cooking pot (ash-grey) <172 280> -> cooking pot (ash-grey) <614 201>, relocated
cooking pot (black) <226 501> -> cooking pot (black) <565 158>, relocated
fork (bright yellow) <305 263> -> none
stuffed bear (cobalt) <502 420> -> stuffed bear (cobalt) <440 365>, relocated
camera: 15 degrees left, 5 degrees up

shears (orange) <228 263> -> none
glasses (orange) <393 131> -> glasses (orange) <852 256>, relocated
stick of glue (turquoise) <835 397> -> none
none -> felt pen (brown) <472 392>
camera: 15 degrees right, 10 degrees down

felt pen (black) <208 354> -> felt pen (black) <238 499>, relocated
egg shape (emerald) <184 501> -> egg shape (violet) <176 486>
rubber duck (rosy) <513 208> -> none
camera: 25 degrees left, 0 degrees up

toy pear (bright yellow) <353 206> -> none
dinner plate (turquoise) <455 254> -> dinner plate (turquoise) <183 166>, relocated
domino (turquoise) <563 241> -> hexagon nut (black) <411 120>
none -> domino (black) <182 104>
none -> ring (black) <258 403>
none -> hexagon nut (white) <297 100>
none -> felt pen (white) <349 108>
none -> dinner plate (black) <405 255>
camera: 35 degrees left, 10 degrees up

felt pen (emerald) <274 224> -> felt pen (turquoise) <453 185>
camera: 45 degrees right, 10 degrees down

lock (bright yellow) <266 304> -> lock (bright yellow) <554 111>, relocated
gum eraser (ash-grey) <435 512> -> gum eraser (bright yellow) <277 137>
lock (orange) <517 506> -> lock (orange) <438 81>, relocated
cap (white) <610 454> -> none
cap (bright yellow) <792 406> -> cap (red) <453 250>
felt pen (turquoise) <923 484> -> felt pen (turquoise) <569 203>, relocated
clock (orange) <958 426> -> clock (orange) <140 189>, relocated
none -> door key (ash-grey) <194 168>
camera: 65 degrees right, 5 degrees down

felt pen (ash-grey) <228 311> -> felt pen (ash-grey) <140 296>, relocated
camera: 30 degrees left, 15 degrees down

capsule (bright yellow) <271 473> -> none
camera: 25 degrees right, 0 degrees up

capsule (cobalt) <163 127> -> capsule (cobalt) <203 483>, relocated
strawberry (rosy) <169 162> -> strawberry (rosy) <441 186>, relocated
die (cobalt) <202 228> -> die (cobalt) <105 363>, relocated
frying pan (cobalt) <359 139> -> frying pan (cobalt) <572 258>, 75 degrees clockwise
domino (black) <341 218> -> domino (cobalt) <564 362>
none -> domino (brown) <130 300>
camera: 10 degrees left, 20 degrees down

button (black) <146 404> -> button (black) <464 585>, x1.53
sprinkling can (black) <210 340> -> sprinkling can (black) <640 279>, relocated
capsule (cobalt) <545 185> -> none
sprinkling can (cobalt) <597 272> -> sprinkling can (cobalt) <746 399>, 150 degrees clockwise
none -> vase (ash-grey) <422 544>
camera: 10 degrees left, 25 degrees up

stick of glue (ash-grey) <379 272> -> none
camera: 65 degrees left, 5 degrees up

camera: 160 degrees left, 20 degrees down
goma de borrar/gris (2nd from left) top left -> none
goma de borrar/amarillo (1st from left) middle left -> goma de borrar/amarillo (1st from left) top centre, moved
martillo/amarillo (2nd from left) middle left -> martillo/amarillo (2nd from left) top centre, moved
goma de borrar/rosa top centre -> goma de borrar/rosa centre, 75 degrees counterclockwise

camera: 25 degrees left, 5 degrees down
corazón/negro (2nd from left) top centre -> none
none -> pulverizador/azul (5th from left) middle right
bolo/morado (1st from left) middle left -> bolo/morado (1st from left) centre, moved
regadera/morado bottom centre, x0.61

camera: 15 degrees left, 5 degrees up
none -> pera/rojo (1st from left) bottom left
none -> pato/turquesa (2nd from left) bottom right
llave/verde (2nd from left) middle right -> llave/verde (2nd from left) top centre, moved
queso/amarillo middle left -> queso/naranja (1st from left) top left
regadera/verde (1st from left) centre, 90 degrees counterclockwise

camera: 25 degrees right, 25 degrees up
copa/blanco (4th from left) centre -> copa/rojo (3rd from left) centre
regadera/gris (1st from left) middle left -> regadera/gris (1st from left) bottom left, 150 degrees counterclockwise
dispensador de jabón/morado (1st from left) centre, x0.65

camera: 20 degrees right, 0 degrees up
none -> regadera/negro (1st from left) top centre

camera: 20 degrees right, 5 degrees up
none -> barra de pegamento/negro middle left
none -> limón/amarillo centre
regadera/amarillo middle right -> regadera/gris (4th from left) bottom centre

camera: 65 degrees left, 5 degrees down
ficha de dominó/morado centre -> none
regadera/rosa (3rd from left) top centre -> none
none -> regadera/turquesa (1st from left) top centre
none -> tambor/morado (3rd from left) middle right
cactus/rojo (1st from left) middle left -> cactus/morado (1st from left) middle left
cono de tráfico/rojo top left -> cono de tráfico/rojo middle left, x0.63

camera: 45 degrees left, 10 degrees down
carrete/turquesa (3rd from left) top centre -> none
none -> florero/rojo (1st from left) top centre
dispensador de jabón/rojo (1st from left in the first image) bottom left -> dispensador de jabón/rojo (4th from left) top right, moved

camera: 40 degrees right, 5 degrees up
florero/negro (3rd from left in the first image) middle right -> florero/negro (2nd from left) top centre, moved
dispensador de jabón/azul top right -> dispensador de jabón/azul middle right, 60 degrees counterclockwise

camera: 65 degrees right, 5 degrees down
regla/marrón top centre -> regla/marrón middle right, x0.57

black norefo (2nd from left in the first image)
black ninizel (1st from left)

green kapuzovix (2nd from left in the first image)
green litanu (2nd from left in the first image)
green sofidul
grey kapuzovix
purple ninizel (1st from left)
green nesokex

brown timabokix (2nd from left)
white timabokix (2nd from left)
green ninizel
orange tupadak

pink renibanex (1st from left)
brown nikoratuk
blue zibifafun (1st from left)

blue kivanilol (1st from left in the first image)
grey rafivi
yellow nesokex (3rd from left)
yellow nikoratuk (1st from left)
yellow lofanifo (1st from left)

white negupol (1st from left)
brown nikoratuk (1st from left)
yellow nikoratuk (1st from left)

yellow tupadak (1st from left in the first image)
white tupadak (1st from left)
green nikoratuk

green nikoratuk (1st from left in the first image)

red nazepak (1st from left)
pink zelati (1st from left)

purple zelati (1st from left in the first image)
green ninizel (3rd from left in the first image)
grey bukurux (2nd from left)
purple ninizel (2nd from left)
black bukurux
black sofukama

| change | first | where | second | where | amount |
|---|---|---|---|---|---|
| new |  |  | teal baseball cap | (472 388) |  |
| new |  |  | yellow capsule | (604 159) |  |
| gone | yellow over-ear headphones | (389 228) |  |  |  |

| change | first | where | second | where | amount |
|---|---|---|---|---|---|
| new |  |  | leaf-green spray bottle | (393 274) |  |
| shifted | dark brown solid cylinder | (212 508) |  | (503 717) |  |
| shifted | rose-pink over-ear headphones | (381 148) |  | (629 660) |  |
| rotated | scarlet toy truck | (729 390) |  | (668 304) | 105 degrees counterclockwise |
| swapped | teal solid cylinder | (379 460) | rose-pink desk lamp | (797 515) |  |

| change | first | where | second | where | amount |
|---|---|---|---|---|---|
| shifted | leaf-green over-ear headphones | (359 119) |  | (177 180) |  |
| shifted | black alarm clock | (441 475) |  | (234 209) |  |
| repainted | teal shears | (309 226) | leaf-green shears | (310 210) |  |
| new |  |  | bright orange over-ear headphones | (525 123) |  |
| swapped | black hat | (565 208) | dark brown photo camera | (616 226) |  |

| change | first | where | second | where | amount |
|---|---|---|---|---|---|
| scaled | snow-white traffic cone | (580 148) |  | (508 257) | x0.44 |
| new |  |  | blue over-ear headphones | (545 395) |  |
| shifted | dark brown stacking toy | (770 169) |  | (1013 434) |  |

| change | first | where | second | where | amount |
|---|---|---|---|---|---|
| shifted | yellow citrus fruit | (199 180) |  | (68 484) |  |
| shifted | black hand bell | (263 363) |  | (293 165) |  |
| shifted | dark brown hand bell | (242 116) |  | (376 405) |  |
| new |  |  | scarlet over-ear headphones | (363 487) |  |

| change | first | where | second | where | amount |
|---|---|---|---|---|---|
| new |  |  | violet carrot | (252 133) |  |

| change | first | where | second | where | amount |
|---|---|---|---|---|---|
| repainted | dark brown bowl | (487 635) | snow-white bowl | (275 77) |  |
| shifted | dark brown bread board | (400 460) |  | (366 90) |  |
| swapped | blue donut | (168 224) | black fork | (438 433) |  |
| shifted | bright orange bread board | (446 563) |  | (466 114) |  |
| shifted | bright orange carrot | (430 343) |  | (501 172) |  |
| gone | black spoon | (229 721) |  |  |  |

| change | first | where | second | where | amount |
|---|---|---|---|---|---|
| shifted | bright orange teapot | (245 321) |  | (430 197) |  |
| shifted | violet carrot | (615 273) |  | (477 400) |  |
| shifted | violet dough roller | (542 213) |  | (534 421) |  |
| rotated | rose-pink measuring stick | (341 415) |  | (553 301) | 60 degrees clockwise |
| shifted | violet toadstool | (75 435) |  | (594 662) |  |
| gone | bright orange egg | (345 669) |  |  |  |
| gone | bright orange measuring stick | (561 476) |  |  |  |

EXERCISE DETAILS>
Give the number of lines in the listing above that hold the string "cooking", with nothing else.

RESPONSE FOR THIS EXERCISE>
2